* INSTRUCTIONS TO FOLLOW
The listing below contains a span that opens with the line containing "cyan line: moved 3 px right, 7 px up" and closes with the line containing "yellow circle: moved 1 px right, 1 px down". Return that span exactly.
─── RECORDS SHOWN ───
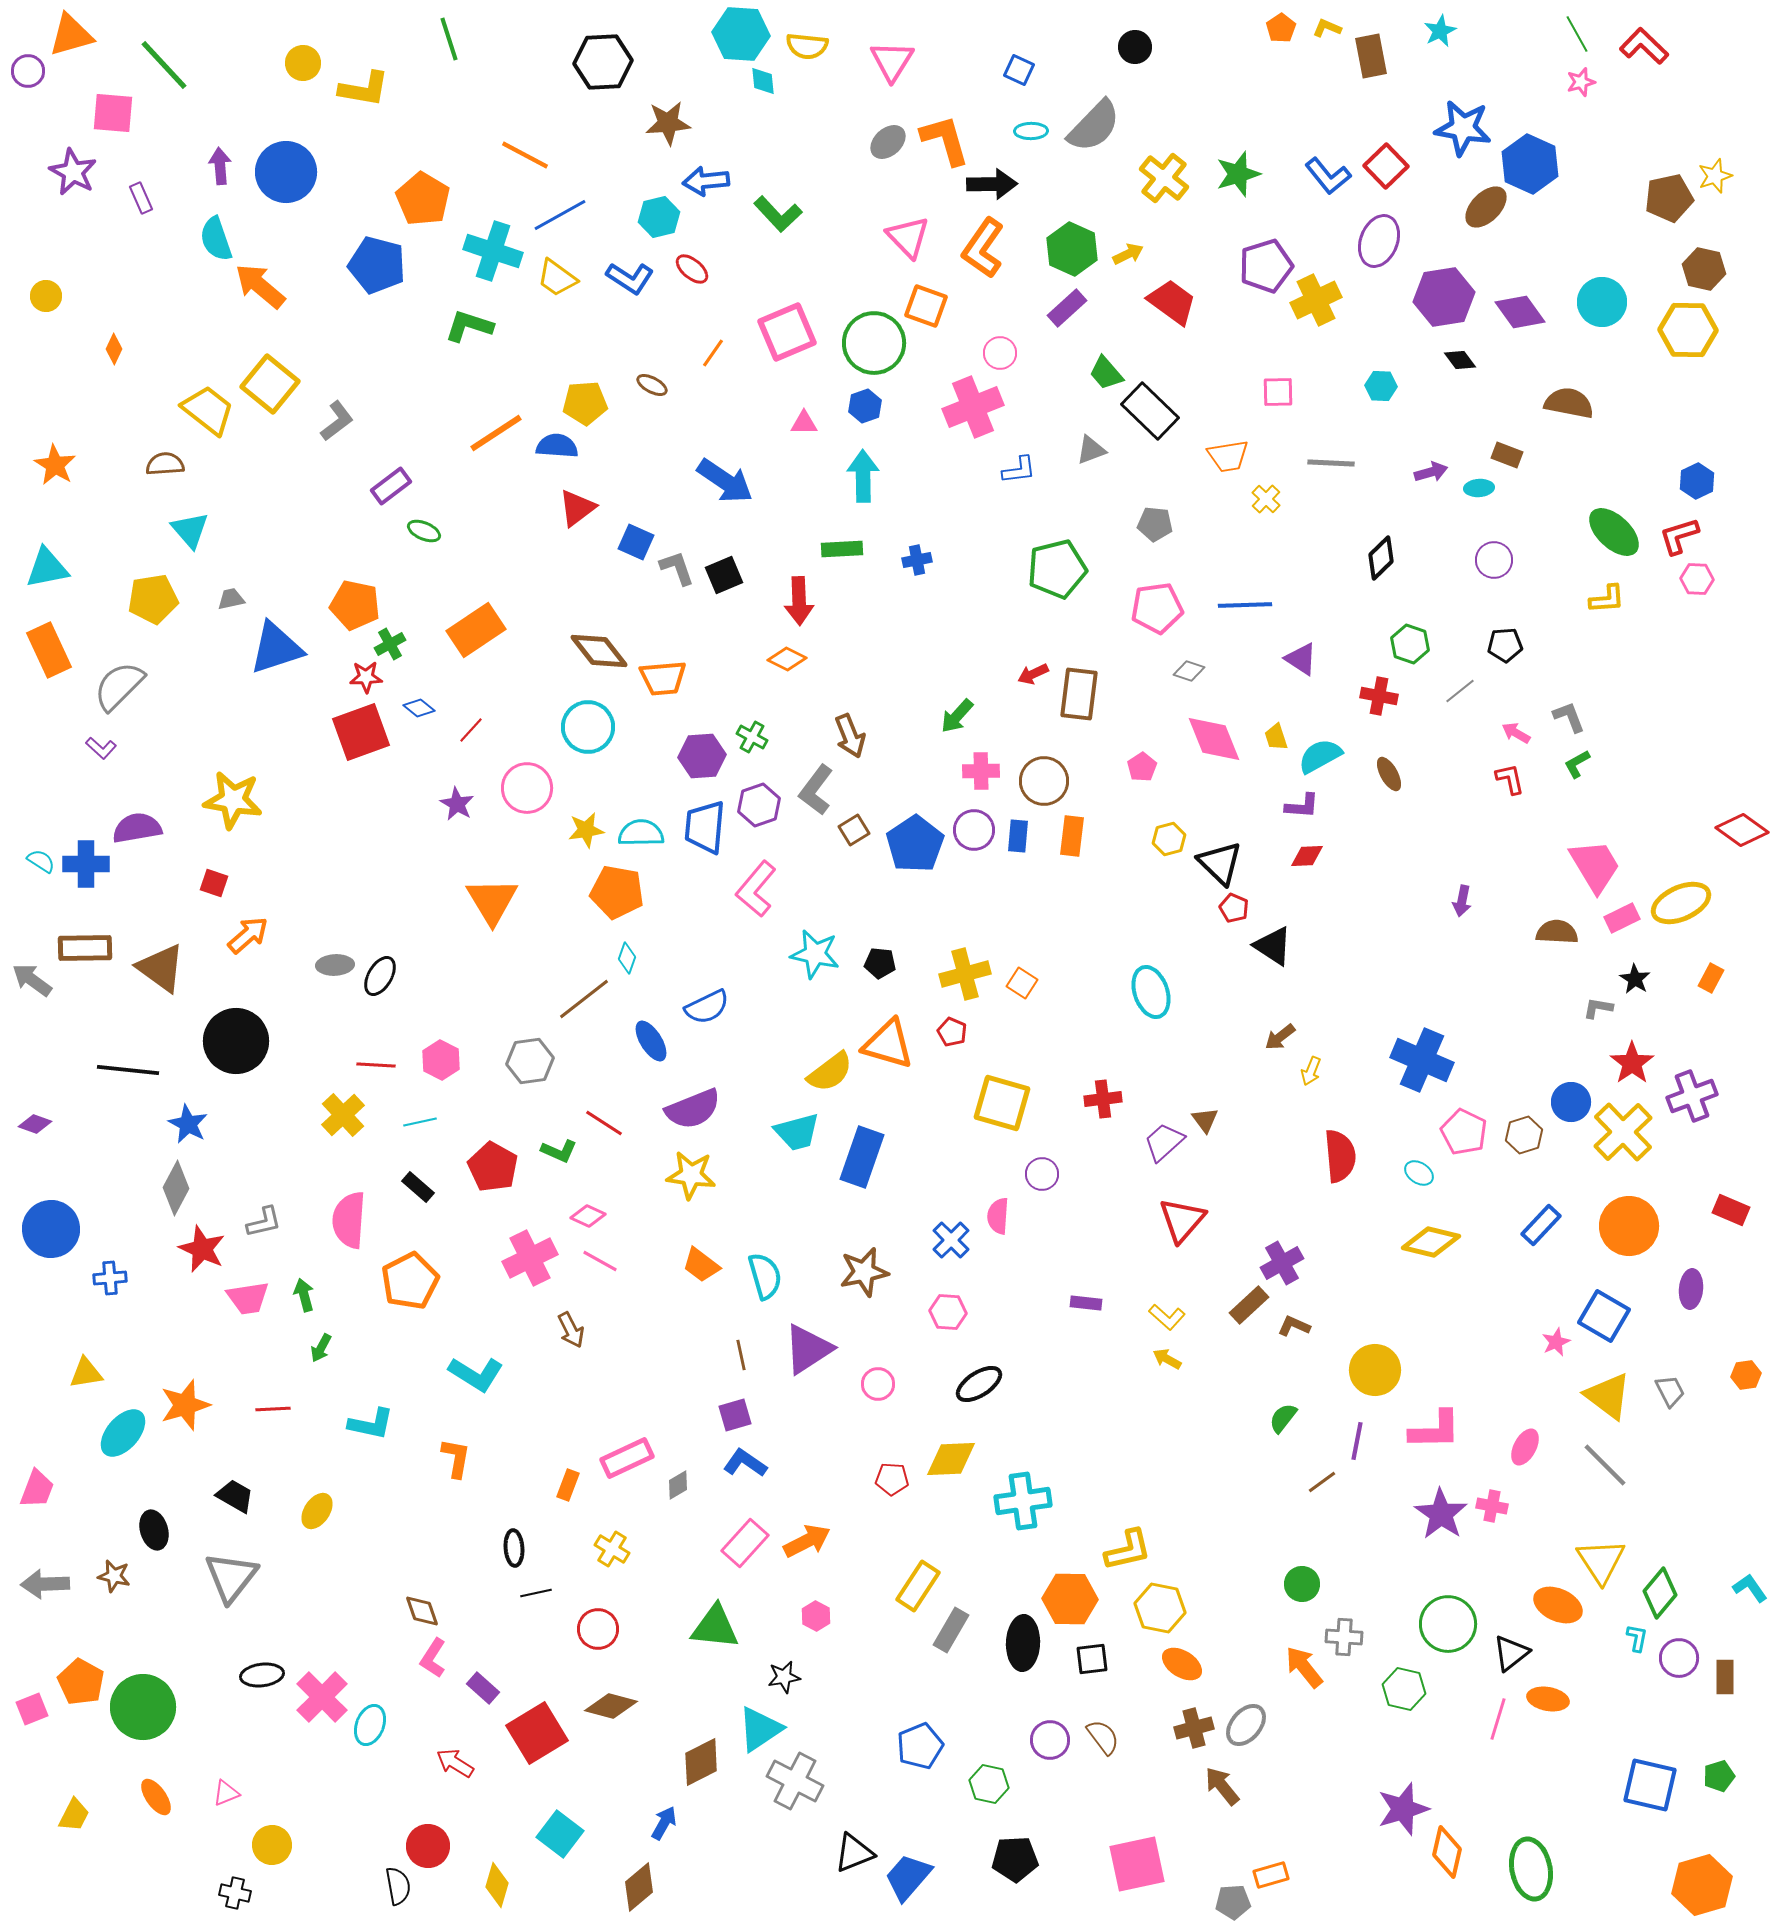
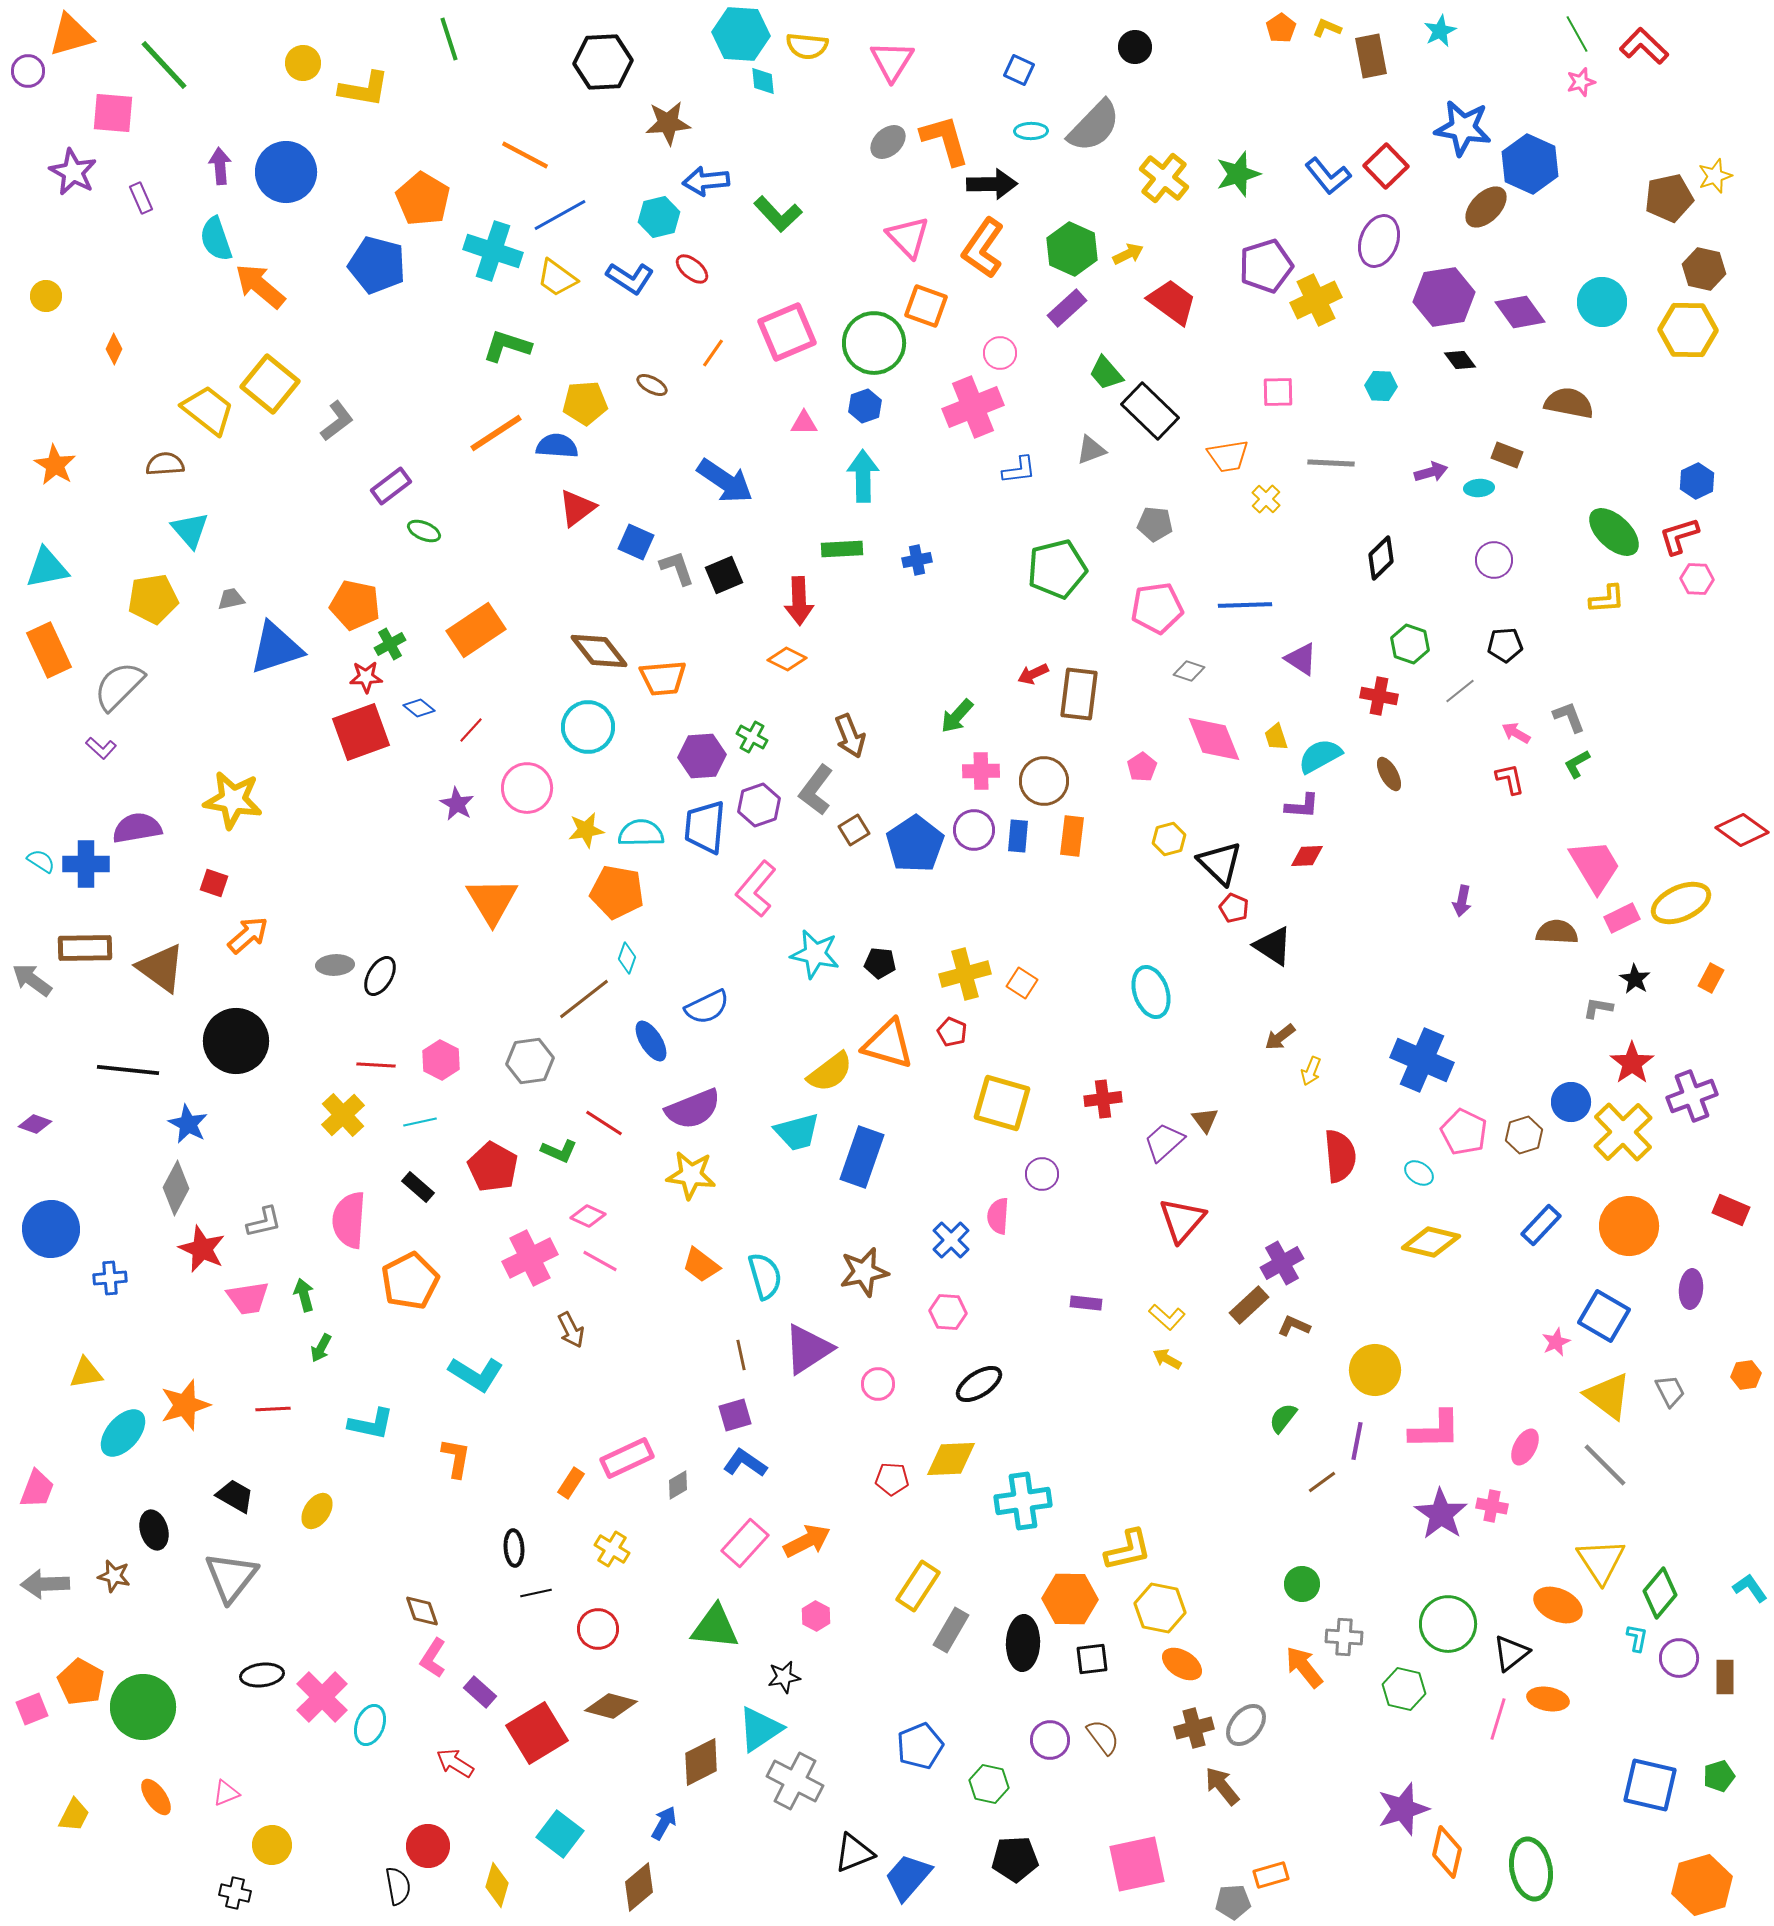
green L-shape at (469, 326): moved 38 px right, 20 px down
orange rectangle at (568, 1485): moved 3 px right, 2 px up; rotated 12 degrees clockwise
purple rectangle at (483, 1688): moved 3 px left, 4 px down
───
─── RECORDS SHOWN ───
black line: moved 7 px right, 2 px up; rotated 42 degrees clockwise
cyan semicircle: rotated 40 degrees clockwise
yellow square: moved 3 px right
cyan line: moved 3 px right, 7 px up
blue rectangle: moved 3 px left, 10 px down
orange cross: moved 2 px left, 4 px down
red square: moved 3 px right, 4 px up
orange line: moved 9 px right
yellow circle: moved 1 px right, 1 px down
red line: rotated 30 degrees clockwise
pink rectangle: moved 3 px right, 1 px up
───
* ANSWER BELOW
cyan line: moved 3 px right, 7 px up
blue rectangle: moved 3 px left, 10 px down
orange cross: moved 2 px left, 4 px down
red square: moved 3 px right, 4 px up
orange line: moved 9 px right
yellow circle: moved 1 px right, 1 px down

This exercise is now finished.